Detected change data
======

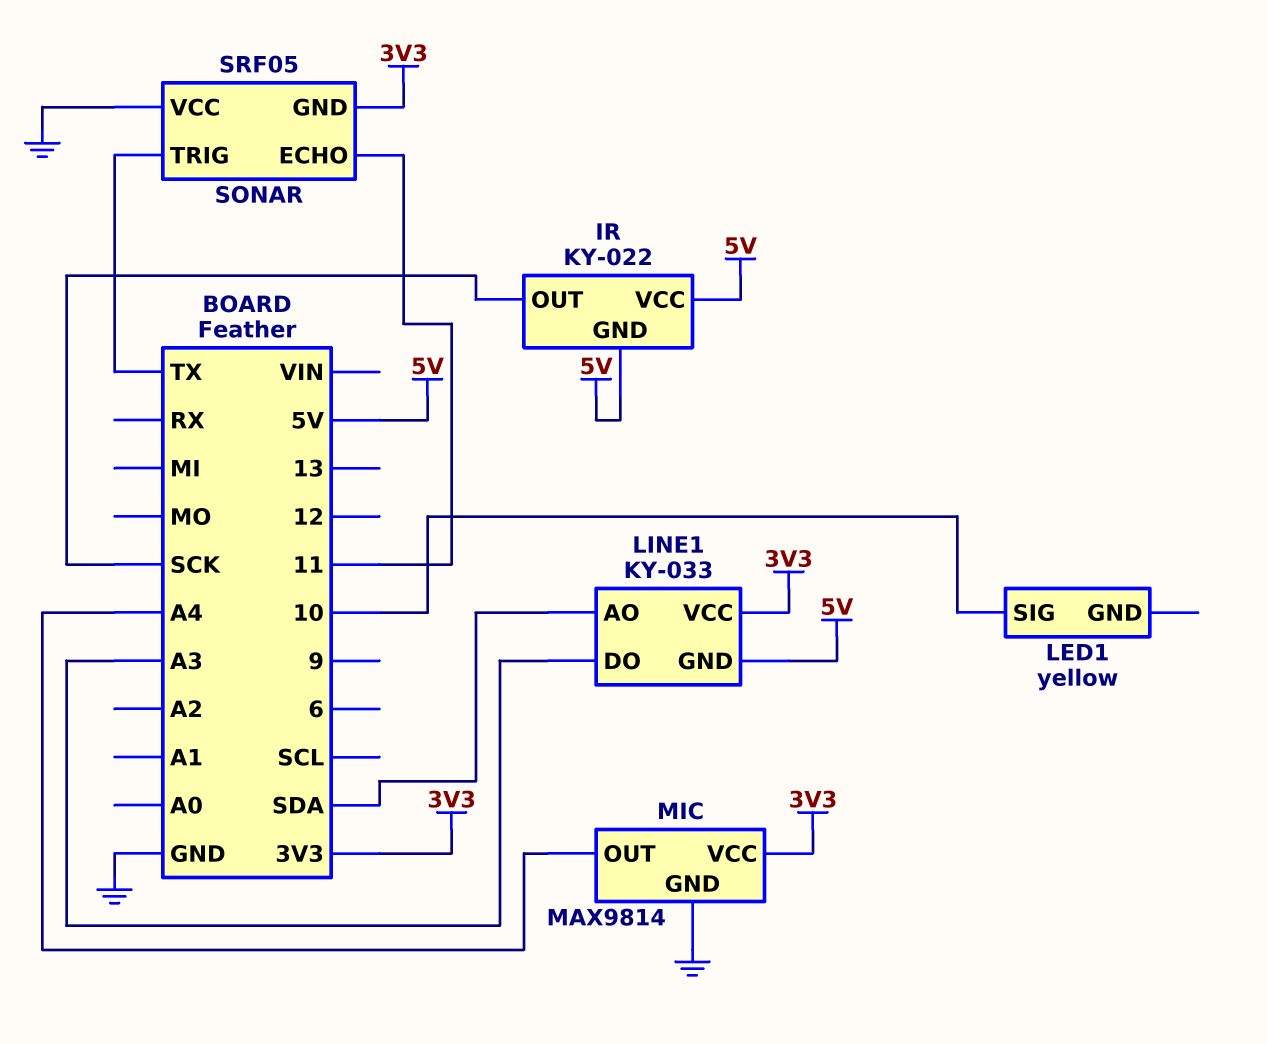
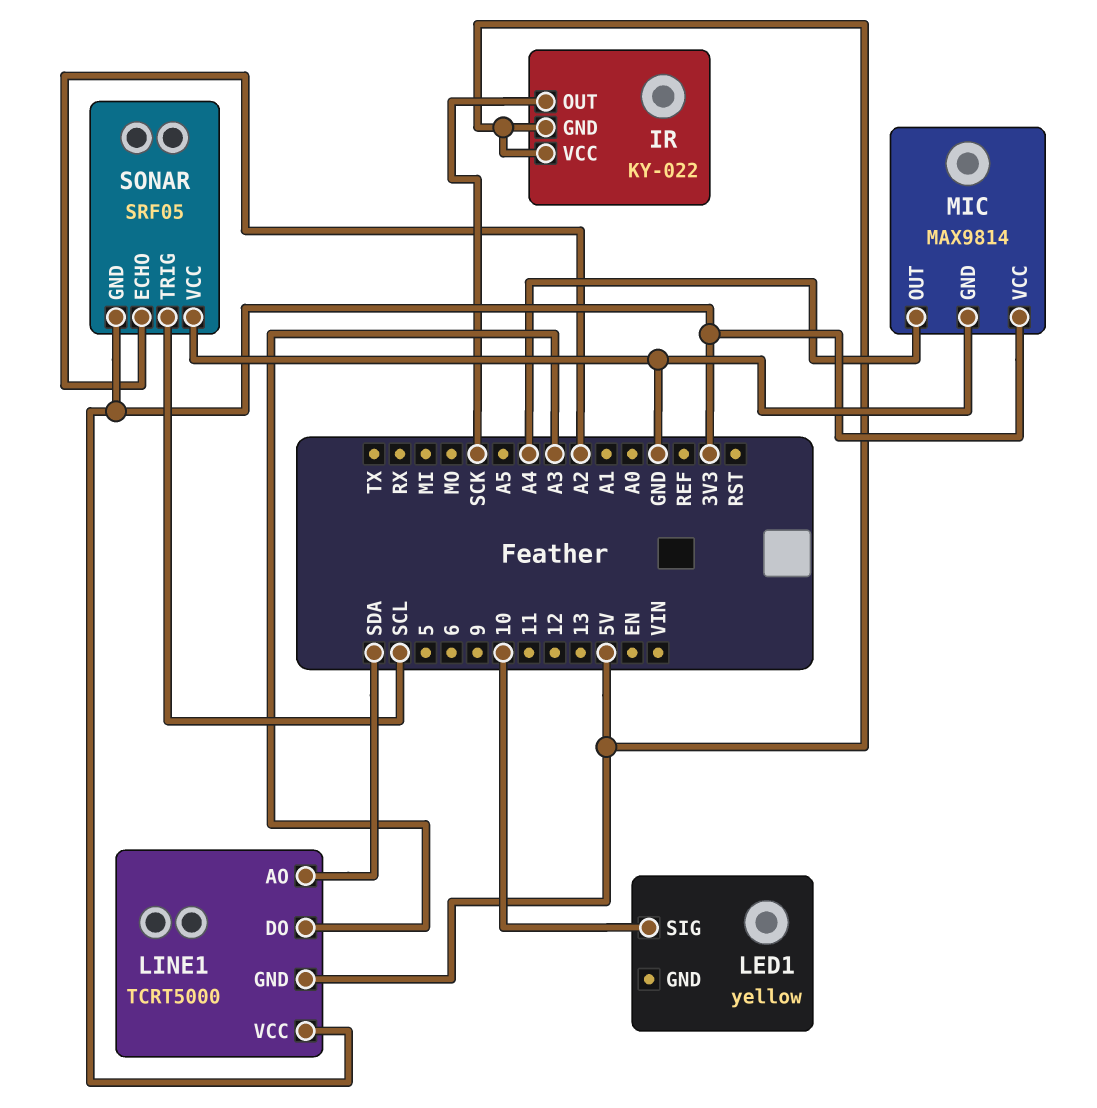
LINE1: KY-033 -> TCRT5000
SONAR pin ECHO: 11 -> A2
SONAR pin TRIG: TX -> SCL

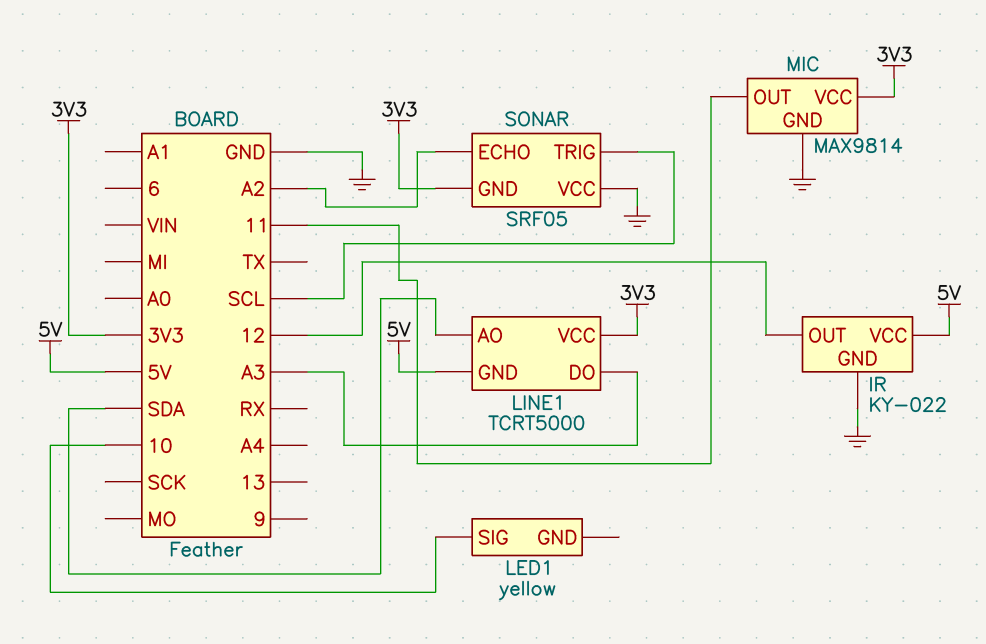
IR pin GND: 5V -> GND
IR pin OUT: SCK -> 12
MIC pin OUT: A4 -> 11

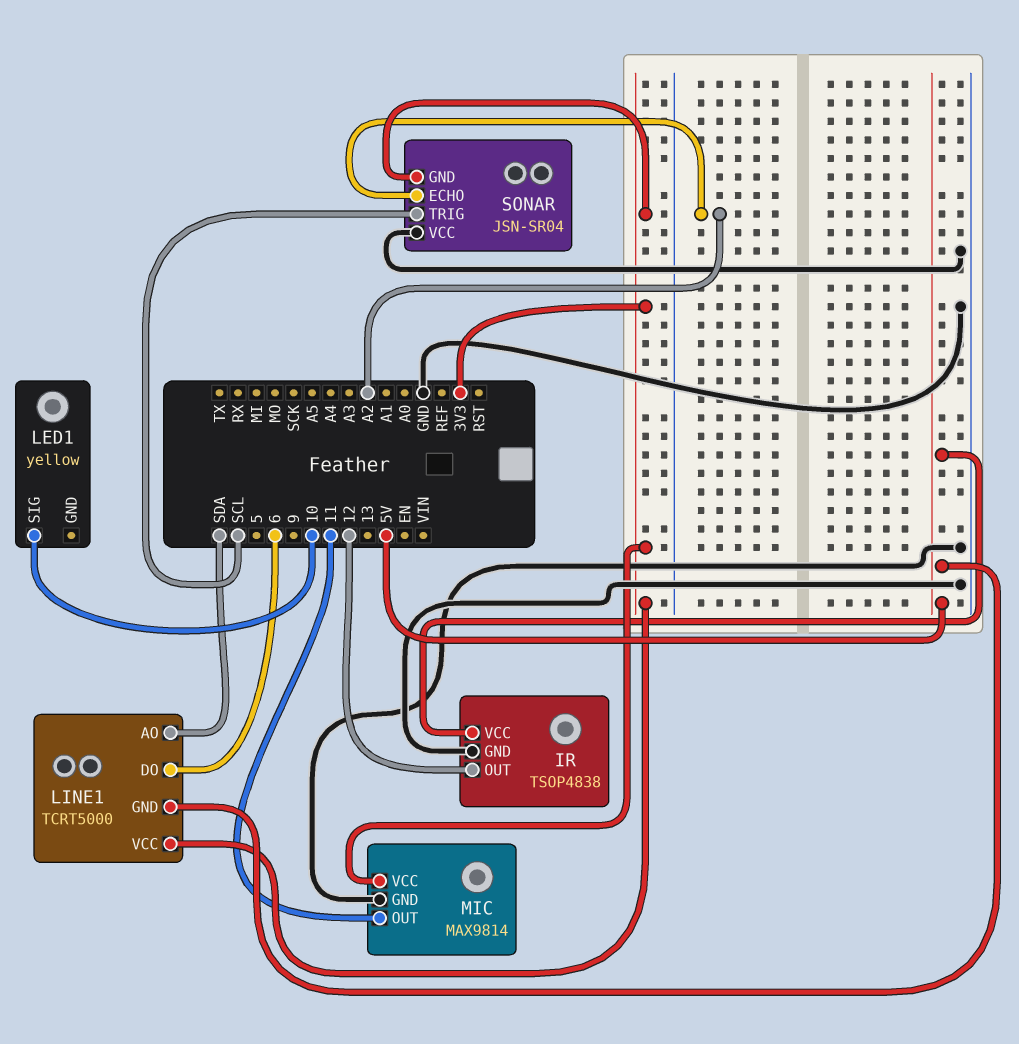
IR: KY-022 -> TSOP4838
LINE1 pin DO: A3 -> 6
SONAR: SRF05 -> JSN-SR04

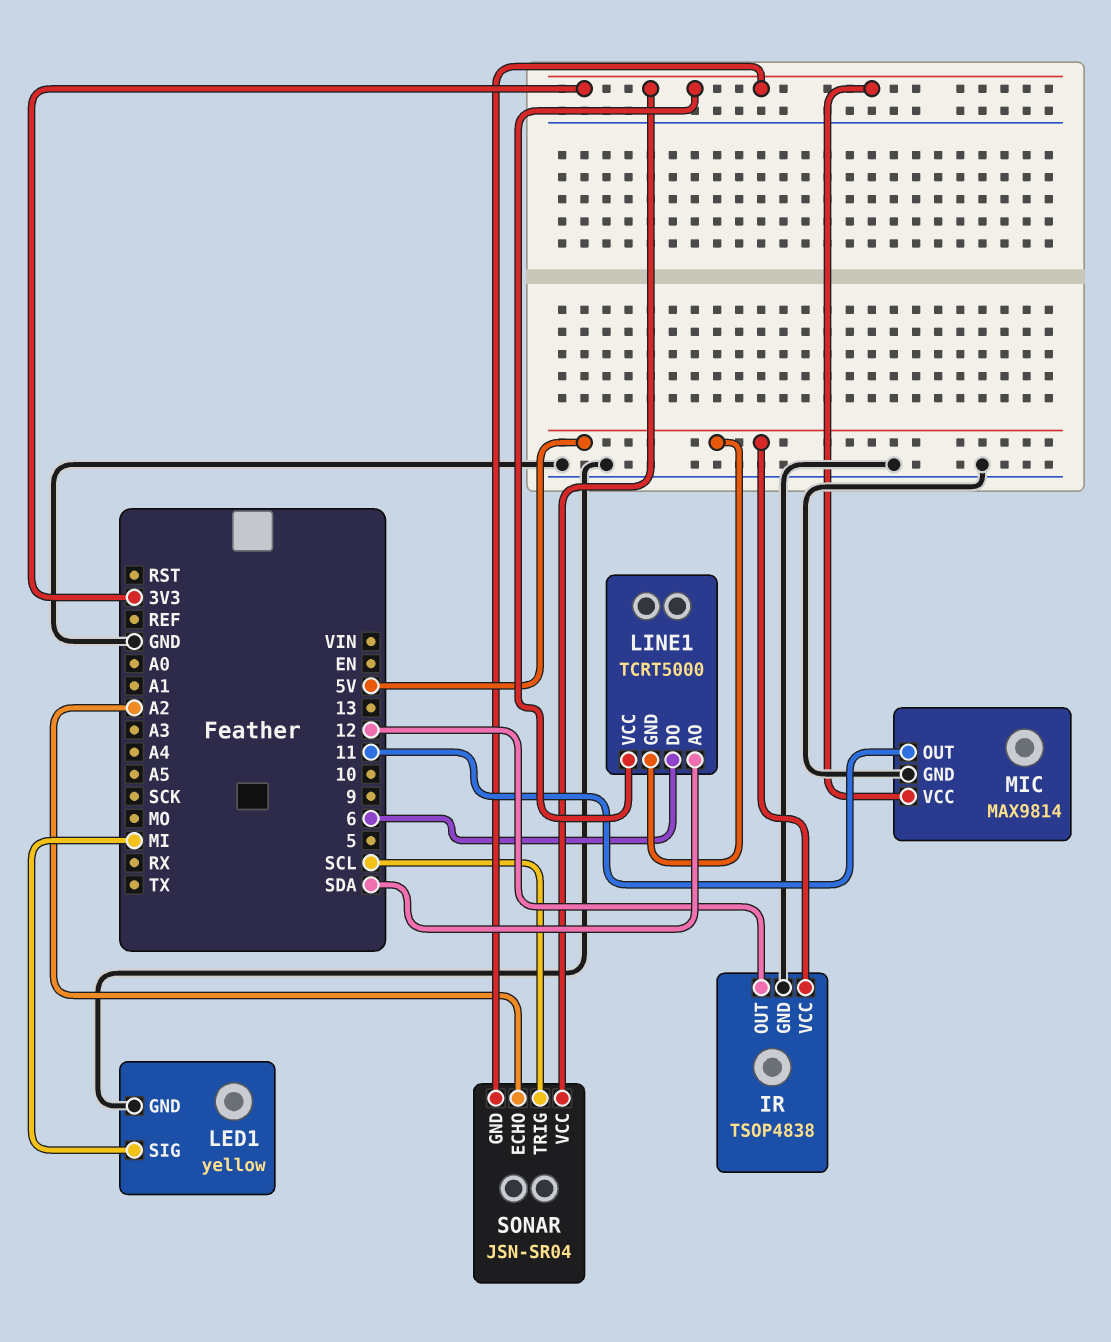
LED1 pin GND: none -> GND
LED1 pin SIG: 10 -> MI
SONAR pin VCC: GND -> 3V3

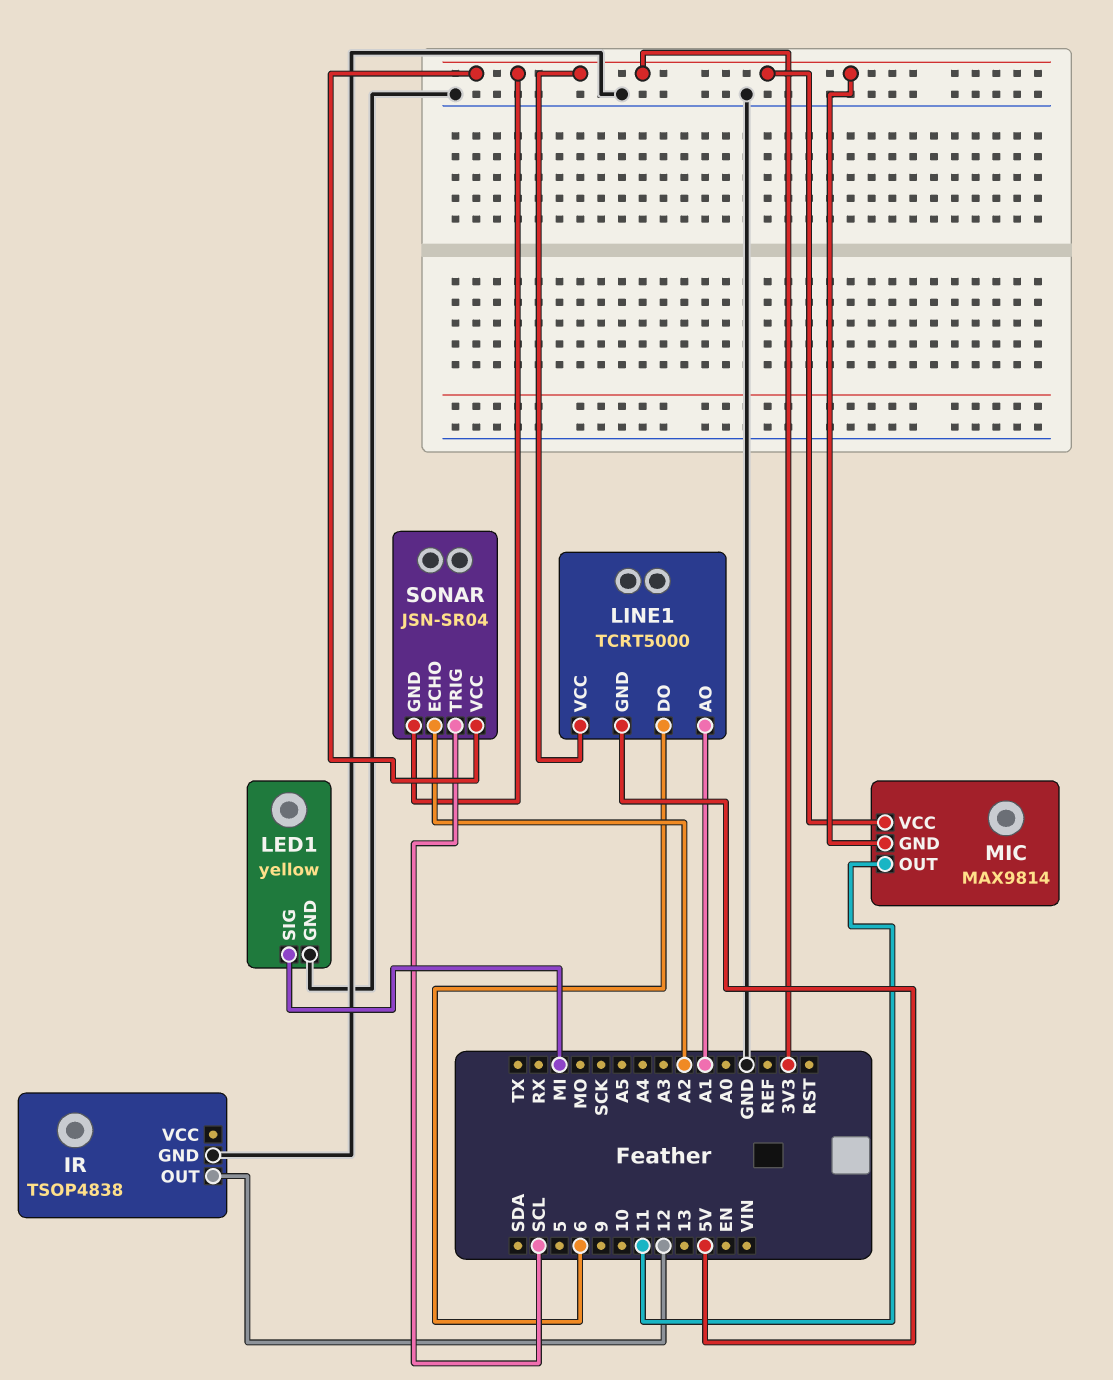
IR pin VCC: 5V -> none
LINE1 pin AO: SDA -> A1
MIC pin GND: GND -> 3V3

======

Please repeat each record exactly and keep every picture out of the copy.

» EXERCISE SOLUTION:
LINE1: KY-033 -> TCRT5000
SONAR pin ECHO: 11 -> A2
SONAR pin TRIG: TX -> SCL

IR pin GND: 5V -> GND
IR pin OUT: SCK -> 12
MIC pin OUT: A4 -> 11

IR: KY-022 -> TSOP4838
LINE1 pin DO: A3 -> 6
SONAR: SRF05 -> JSN-SR04

LED1 pin GND: none -> GND
LED1 pin SIG: 10 -> MI
SONAR pin VCC: GND -> 3V3

IR pin VCC: 5V -> none
LINE1 pin AO: SDA -> A1
MIC pin GND: GND -> 3V3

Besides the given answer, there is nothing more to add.